┌──

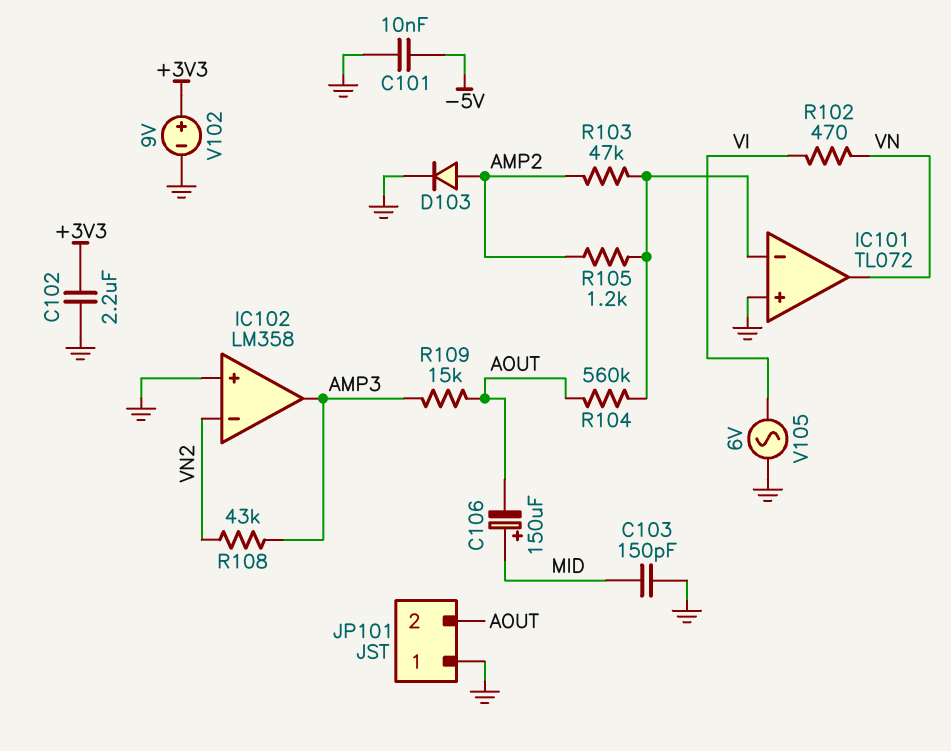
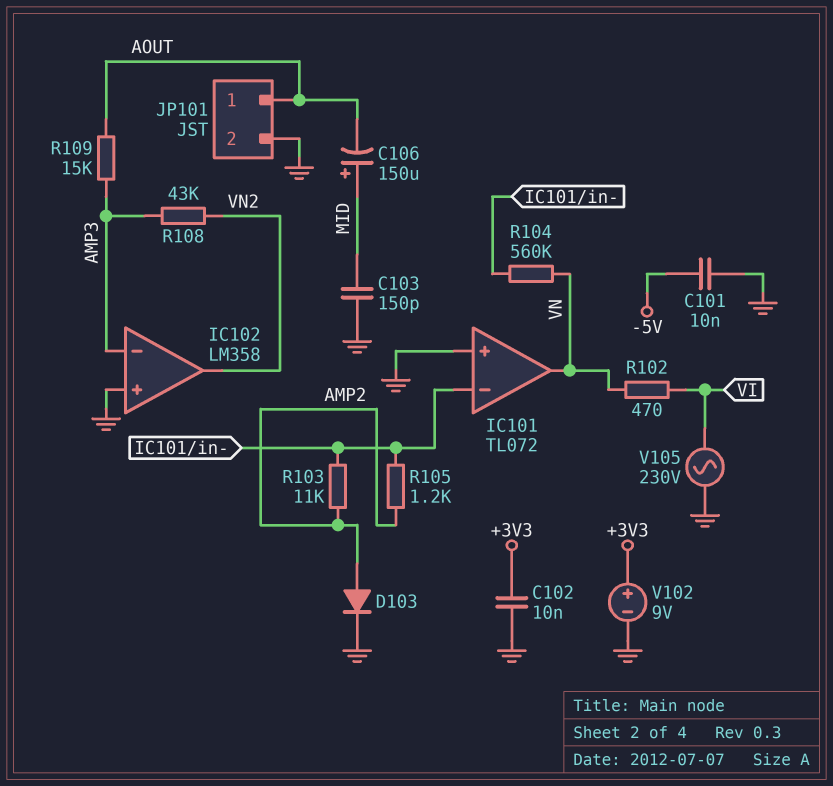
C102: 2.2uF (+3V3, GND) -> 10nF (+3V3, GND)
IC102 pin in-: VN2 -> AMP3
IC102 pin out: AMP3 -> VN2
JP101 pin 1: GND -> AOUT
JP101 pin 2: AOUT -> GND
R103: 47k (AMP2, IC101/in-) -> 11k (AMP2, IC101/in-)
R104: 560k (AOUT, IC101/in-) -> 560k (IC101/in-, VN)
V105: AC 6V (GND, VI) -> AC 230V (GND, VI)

└──

- WHAT YOU HAVE TO DO: Your answer must be the lines from the one containing "IC102 pin in-: VN2 -> AMP3" to the last line of the entries, repeated exactly and with nothing else.

- OUTPUT OF THE TASK:
IC102 pin in-: VN2 -> AMP3
IC102 pin out: AMP3 -> VN2
JP101 pin 1: GND -> AOUT
JP101 pin 2: AOUT -> GND
R103: 47k (AMP2, IC101/in-) -> 11k (AMP2, IC101/in-)
R104: 560k (AOUT, IC101/in-) -> 560k (IC101/in-, VN)
V105: AC 6V (GND, VI) -> AC 230V (GND, VI)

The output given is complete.